[Opening Exercise material section]
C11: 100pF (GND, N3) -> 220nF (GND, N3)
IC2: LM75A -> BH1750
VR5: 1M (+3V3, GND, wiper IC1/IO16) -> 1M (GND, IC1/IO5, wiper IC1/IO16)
[Closing Exercise material section]
[Opening Exercise material section]
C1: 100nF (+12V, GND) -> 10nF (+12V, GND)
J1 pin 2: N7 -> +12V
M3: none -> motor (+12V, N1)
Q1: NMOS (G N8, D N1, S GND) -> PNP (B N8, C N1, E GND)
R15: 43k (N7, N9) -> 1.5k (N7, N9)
[Closing Exercise material section]
Task goal: From the entries above, extract only the lines running from the one containing "C11: 100pF (GND, N3) -> 220nF (GND, N3)" through the one containing "VR5: 1M (+3V3, GND, wiper", inclusive.

Response area:
C11: 100pF (GND, N3) -> 220nF (GND, N3)
IC2: LM75A -> BH1750
VR5: 1M (+3V3, GND, wiper IC1/IO16) -> 1M (GND, IC1/IO5, wiper IC1/IO16)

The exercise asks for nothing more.